Building change detection data:
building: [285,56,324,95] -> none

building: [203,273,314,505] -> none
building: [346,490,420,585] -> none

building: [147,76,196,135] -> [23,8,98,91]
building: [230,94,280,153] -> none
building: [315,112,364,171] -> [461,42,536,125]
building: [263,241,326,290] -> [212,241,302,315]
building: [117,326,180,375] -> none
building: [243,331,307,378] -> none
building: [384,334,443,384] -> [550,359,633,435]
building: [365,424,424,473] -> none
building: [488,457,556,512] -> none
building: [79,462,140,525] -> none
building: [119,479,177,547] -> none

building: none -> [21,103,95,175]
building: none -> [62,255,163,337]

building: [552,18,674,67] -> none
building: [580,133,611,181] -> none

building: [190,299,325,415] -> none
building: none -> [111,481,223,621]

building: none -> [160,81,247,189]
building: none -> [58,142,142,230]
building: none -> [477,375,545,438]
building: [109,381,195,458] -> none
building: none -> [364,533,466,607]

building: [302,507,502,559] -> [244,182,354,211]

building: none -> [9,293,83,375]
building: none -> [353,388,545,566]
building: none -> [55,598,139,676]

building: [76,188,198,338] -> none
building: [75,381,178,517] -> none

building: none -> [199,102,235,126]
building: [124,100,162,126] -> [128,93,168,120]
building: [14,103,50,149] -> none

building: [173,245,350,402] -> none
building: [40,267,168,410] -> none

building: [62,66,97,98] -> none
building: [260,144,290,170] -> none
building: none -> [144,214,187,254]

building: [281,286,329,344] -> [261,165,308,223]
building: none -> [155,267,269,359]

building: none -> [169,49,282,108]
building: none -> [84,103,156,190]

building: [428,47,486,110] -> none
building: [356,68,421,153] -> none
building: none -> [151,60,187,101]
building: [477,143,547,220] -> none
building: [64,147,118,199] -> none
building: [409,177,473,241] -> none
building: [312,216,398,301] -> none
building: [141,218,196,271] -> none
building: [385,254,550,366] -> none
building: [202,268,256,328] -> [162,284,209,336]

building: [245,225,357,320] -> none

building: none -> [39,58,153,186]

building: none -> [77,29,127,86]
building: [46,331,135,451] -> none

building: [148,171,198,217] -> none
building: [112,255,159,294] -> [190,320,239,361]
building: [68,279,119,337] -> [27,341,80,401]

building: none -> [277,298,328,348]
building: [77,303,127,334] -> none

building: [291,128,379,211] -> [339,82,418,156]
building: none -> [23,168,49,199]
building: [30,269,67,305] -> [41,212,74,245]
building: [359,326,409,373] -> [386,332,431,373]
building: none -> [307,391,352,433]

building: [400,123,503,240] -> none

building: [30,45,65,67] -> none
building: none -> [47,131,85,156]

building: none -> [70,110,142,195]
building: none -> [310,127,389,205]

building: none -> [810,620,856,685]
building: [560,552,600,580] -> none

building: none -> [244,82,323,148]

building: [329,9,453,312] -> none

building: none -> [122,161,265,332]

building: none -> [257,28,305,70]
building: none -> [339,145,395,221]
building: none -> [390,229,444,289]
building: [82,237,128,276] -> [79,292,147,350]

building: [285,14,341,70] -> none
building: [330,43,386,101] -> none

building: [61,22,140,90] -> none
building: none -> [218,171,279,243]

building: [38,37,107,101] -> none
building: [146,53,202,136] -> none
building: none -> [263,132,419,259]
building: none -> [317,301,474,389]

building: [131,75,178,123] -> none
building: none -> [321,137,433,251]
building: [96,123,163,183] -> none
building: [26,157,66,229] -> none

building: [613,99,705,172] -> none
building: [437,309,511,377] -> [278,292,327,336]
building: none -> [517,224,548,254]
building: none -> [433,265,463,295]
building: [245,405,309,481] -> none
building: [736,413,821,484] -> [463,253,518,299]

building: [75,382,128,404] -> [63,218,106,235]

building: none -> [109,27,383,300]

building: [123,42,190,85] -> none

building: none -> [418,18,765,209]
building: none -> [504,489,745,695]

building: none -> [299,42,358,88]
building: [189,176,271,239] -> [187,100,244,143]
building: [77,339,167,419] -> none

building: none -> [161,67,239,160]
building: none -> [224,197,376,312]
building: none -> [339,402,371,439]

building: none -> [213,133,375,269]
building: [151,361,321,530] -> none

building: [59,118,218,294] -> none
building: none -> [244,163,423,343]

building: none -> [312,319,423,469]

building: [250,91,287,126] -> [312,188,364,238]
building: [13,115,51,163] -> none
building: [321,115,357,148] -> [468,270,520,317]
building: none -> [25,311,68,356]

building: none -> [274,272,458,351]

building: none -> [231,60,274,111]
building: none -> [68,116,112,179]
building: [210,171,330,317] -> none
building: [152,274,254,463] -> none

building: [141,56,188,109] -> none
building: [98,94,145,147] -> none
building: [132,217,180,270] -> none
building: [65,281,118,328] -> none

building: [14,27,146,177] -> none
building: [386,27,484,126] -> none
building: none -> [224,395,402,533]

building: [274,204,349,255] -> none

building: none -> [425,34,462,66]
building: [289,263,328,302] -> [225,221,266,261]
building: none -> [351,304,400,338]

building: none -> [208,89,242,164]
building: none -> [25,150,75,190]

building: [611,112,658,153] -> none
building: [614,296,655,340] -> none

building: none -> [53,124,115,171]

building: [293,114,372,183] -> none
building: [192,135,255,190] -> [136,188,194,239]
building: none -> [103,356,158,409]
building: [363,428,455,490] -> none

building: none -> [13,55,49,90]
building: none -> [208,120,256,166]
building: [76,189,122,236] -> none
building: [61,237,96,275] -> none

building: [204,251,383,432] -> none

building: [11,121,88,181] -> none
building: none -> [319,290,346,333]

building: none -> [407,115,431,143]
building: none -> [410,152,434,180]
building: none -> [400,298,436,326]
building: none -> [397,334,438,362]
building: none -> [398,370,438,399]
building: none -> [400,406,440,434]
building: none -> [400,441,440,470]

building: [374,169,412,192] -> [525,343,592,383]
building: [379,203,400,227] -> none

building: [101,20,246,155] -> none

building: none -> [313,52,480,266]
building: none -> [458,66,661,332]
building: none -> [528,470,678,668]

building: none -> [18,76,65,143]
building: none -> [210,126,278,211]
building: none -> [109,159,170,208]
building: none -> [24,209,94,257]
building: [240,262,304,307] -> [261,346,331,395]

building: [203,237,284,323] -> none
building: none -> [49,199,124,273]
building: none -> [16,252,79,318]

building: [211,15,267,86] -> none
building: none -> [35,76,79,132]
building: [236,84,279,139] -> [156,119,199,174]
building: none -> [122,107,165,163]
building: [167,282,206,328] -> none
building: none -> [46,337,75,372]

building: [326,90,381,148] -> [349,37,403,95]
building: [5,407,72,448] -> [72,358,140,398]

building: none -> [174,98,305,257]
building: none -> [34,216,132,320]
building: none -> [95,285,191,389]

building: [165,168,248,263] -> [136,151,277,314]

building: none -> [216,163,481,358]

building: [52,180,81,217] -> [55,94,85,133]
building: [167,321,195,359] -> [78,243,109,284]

◆ Problem statement:
All of the entries above need to be set down again exactly.

◆ Reply:
building: [285,56,324,95] -> none

building: [203,273,314,505] -> none
building: [346,490,420,585] -> none

building: [147,76,196,135] -> [23,8,98,91]
building: [230,94,280,153] -> none
building: [315,112,364,171] -> [461,42,536,125]
building: [263,241,326,290] -> [212,241,302,315]
building: [117,326,180,375] -> none
building: [243,331,307,378] -> none
building: [384,334,443,384] -> [550,359,633,435]
building: [365,424,424,473] -> none
building: [488,457,556,512] -> none
building: [79,462,140,525] -> none
building: [119,479,177,547] -> none

building: none -> [21,103,95,175]
building: none -> [62,255,163,337]

building: [552,18,674,67] -> none
building: [580,133,611,181] -> none

building: [190,299,325,415] -> none
building: none -> [111,481,223,621]

building: none -> [160,81,247,189]
building: none -> [58,142,142,230]
building: none -> [477,375,545,438]
building: [109,381,195,458] -> none
building: none -> [364,533,466,607]

building: [302,507,502,559] -> [244,182,354,211]

building: none -> [9,293,83,375]
building: none -> [353,388,545,566]
building: none -> [55,598,139,676]

building: [76,188,198,338] -> none
building: [75,381,178,517] -> none

building: none -> [199,102,235,126]
building: [124,100,162,126] -> [128,93,168,120]
building: [14,103,50,149] -> none

building: [173,245,350,402] -> none
building: [40,267,168,410] -> none

building: [62,66,97,98] -> none
building: [260,144,290,170] -> none
building: none -> [144,214,187,254]

building: [281,286,329,344] -> [261,165,308,223]
building: none -> [155,267,269,359]

building: none -> [169,49,282,108]
building: none -> [84,103,156,190]

building: [428,47,486,110] -> none
building: [356,68,421,153] -> none
building: none -> [151,60,187,101]
building: [477,143,547,220] -> none
building: [64,147,118,199] -> none
building: [409,177,473,241] -> none
building: [312,216,398,301] -> none
building: [141,218,196,271] -> none
building: [385,254,550,366] -> none
building: [202,268,256,328] -> [162,284,209,336]

building: [245,225,357,320] -> none

building: none -> [39,58,153,186]

building: none -> [77,29,127,86]
building: [46,331,135,451] -> none

building: [148,171,198,217] -> none
building: [112,255,159,294] -> [190,320,239,361]
building: [68,279,119,337] -> [27,341,80,401]

building: none -> [277,298,328,348]
building: [77,303,127,334] -> none

building: [291,128,379,211] -> [339,82,418,156]
building: none -> [23,168,49,199]
building: [30,269,67,305] -> [41,212,74,245]
building: [359,326,409,373] -> [386,332,431,373]
building: none -> [307,391,352,433]

building: [400,123,503,240] -> none

building: [30,45,65,67] -> none
building: none -> [47,131,85,156]

building: none -> [70,110,142,195]
building: none -> [310,127,389,205]

building: none -> [810,620,856,685]
building: [560,552,600,580] -> none

building: none -> [244,82,323,148]

building: [329,9,453,312] -> none

building: none -> [122,161,265,332]

building: none -> [257,28,305,70]
building: none -> [339,145,395,221]
building: none -> [390,229,444,289]
building: [82,237,128,276] -> [79,292,147,350]

building: [285,14,341,70] -> none
building: [330,43,386,101] -> none

building: [61,22,140,90] -> none
building: none -> [218,171,279,243]

building: [38,37,107,101] -> none
building: [146,53,202,136] -> none
building: none -> [263,132,419,259]
building: none -> [317,301,474,389]

building: [131,75,178,123] -> none
building: none -> [321,137,433,251]
building: [96,123,163,183] -> none
building: [26,157,66,229] -> none

building: [613,99,705,172] -> none
building: [437,309,511,377] -> [278,292,327,336]
building: none -> [517,224,548,254]
building: none -> [433,265,463,295]
building: [245,405,309,481] -> none
building: [736,413,821,484] -> [463,253,518,299]

building: [75,382,128,404] -> [63,218,106,235]

building: none -> [109,27,383,300]

building: [123,42,190,85] -> none

building: none -> [418,18,765,209]
building: none -> [504,489,745,695]

building: none -> [299,42,358,88]
building: [189,176,271,239] -> [187,100,244,143]
building: [77,339,167,419] -> none

building: none -> [161,67,239,160]
building: none -> [224,197,376,312]
building: none -> [339,402,371,439]

building: none -> [213,133,375,269]
building: [151,361,321,530] -> none

building: [59,118,218,294] -> none
building: none -> [244,163,423,343]

building: none -> [312,319,423,469]

building: [250,91,287,126] -> [312,188,364,238]
building: [13,115,51,163] -> none
building: [321,115,357,148] -> [468,270,520,317]
building: none -> [25,311,68,356]

building: none -> [274,272,458,351]

building: none -> [231,60,274,111]
building: none -> [68,116,112,179]
building: [210,171,330,317] -> none
building: [152,274,254,463] -> none

building: [141,56,188,109] -> none
building: [98,94,145,147] -> none
building: [132,217,180,270] -> none
building: [65,281,118,328] -> none

building: [14,27,146,177] -> none
building: [386,27,484,126] -> none
building: none -> [224,395,402,533]

building: [274,204,349,255] -> none

building: none -> [425,34,462,66]
building: [289,263,328,302] -> [225,221,266,261]
building: none -> [351,304,400,338]

building: none -> [208,89,242,164]
building: none -> [25,150,75,190]

building: [611,112,658,153] -> none
building: [614,296,655,340] -> none

building: none -> [53,124,115,171]

building: [293,114,372,183] -> none
building: [192,135,255,190] -> [136,188,194,239]
building: none -> [103,356,158,409]
building: [363,428,455,490] -> none

building: none -> [13,55,49,90]
building: none -> [208,120,256,166]
building: [76,189,122,236] -> none
building: [61,237,96,275] -> none

building: [204,251,383,432] -> none

building: [11,121,88,181] -> none
building: none -> [319,290,346,333]

building: none -> [407,115,431,143]
building: none -> [410,152,434,180]
building: none -> [400,298,436,326]
building: none -> [397,334,438,362]
building: none -> [398,370,438,399]
building: none -> [400,406,440,434]
building: none -> [400,441,440,470]

building: [374,169,412,192] -> [525,343,592,383]
building: [379,203,400,227] -> none

building: [101,20,246,155] -> none

building: none -> [313,52,480,266]
building: none -> [458,66,661,332]
building: none -> [528,470,678,668]

building: none -> [18,76,65,143]
building: none -> [210,126,278,211]
building: none -> [109,159,170,208]
building: none -> [24,209,94,257]
building: [240,262,304,307] -> [261,346,331,395]

building: [203,237,284,323] -> none
building: none -> [49,199,124,273]
building: none -> [16,252,79,318]

building: [211,15,267,86] -> none
building: none -> [35,76,79,132]
building: [236,84,279,139] -> [156,119,199,174]
building: none -> [122,107,165,163]
building: [167,282,206,328] -> none
building: none -> [46,337,75,372]

building: [326,90,381,148] -> [349,37,403,95]
building: [5,407,72,448] -> [72,358,140,398]

building: none -> [174,98,305,257]
building: none -> [34,216,132,320]
building: none -> [95,285,191,389]

building: [165,168,248,263] -> [136,151,277,314]

building: none -> [216,163,481,358]

building: [52,180,81,217] -> [55,94,85,133]
building: [167,321,195,359] -> [78,243,109,284]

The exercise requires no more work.